DATA LISTING
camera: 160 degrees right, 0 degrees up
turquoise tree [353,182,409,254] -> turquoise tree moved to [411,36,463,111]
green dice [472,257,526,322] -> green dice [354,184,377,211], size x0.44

==

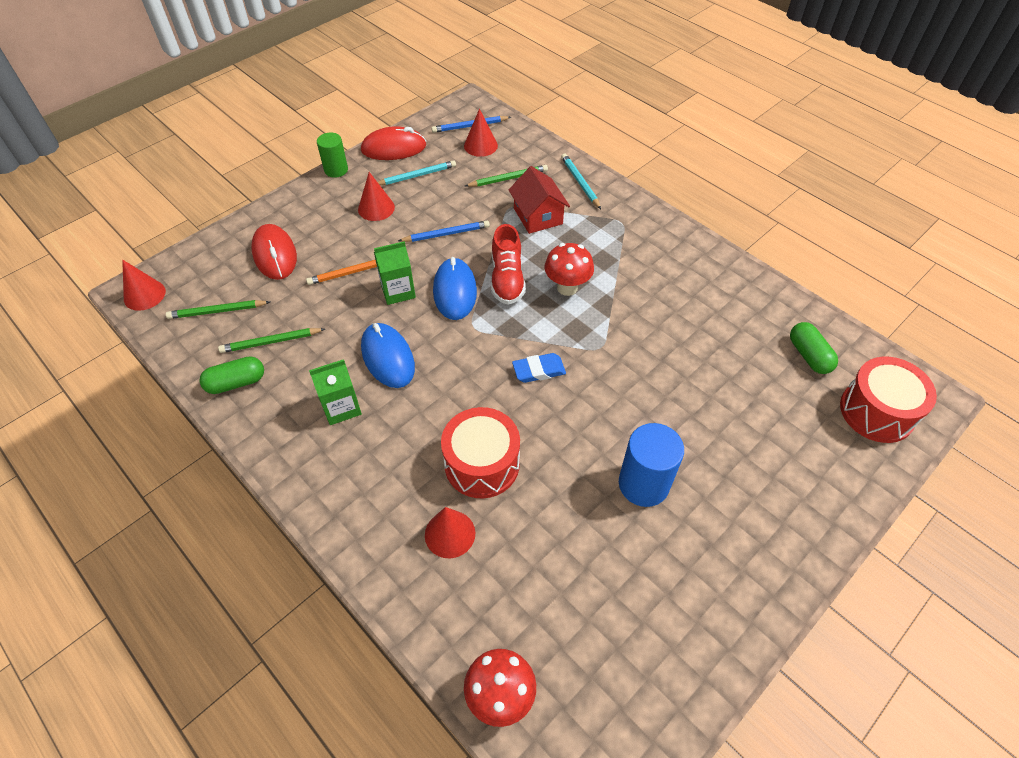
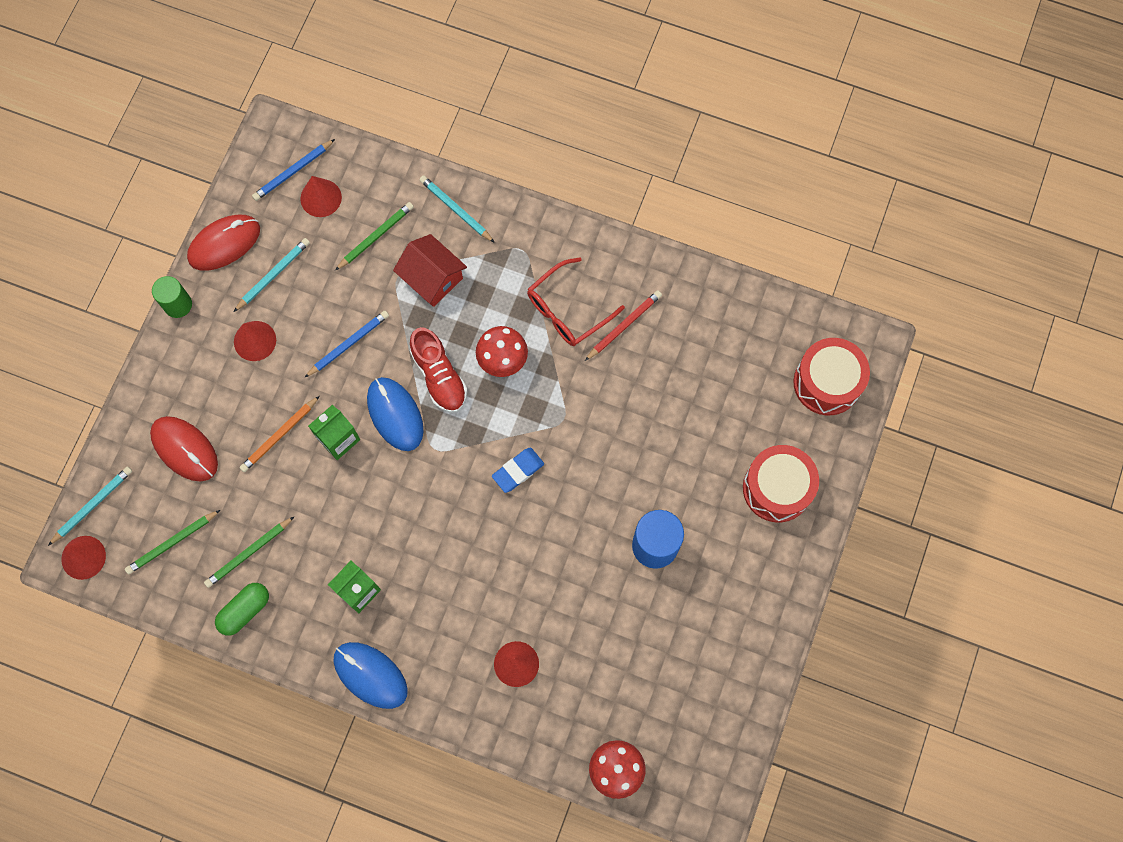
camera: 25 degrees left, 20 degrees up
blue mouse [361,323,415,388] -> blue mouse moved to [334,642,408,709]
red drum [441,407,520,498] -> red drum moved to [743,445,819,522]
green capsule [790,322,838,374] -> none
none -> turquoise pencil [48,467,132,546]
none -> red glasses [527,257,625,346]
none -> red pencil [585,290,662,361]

---

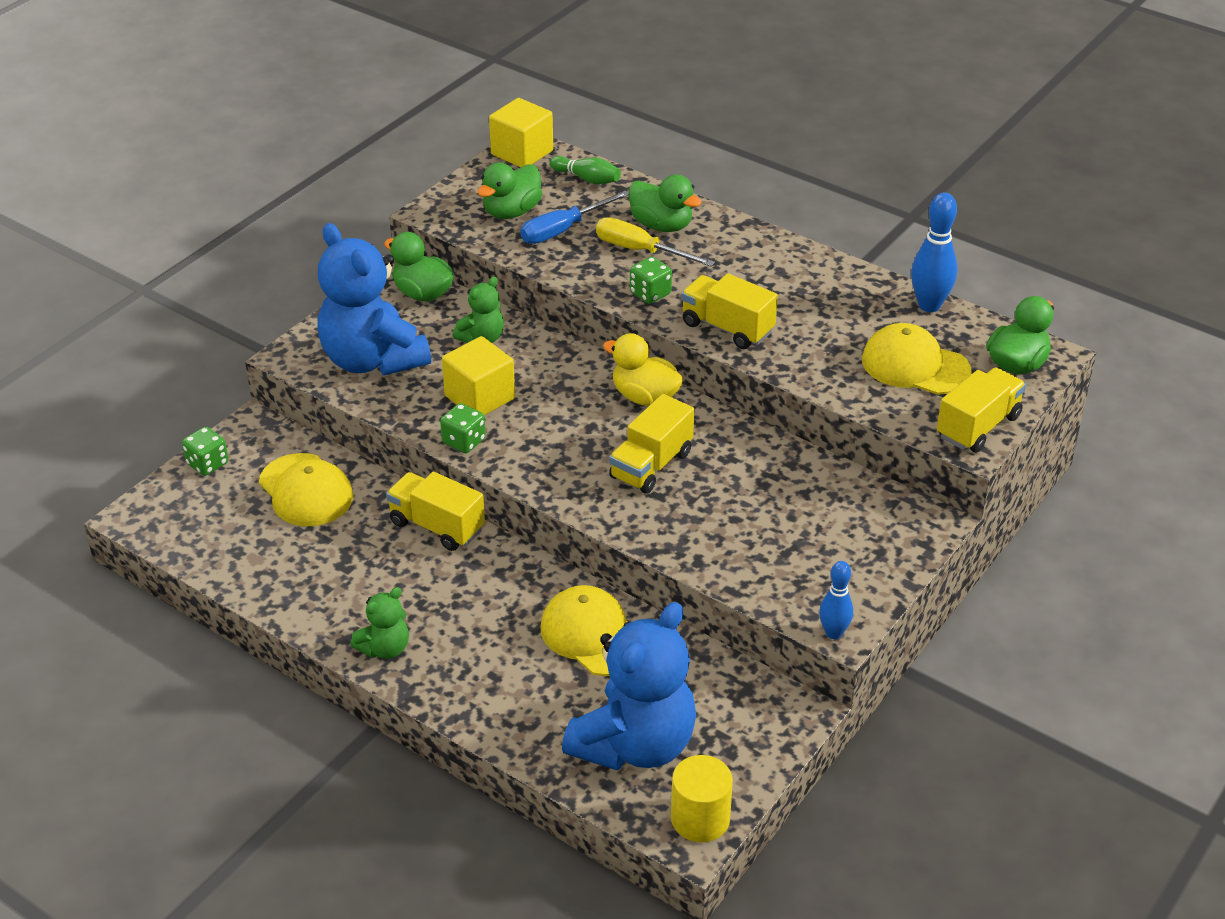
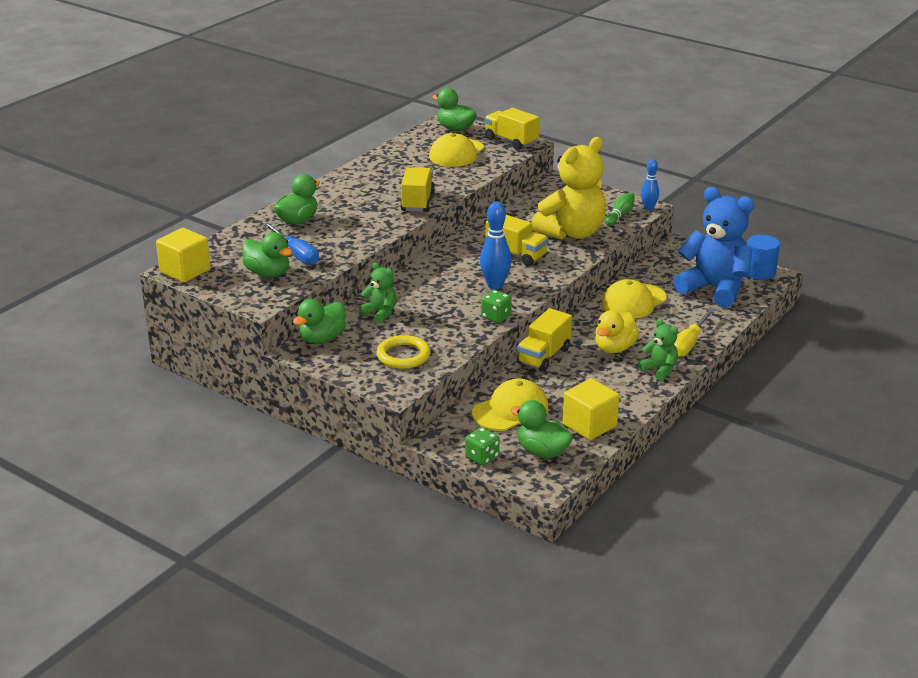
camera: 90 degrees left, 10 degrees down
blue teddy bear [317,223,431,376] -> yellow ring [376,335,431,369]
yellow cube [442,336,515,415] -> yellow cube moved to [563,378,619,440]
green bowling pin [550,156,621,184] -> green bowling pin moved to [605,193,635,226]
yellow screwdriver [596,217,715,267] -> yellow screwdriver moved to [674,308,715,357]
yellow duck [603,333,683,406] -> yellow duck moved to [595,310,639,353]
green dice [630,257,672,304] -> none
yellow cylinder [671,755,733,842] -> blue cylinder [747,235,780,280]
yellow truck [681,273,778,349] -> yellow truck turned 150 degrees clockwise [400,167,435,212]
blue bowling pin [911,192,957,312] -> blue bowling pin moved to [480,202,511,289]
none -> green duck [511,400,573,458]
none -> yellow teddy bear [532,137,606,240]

EXERCISE DIRECTIONS
What is needed is every line of the records above that contains the word "green".

ANSWER AREA
green dice [472,257,526,322] -> green dice [354,184,377,211], size x0.44
green capsule [790,322,838,374] -> none
green bowling pin [550,156,621,184] -> green bowling pin moved to [605,193,635,226]
green dice [630,257,672,304] -> none
none -> green duck [511,400,573,458]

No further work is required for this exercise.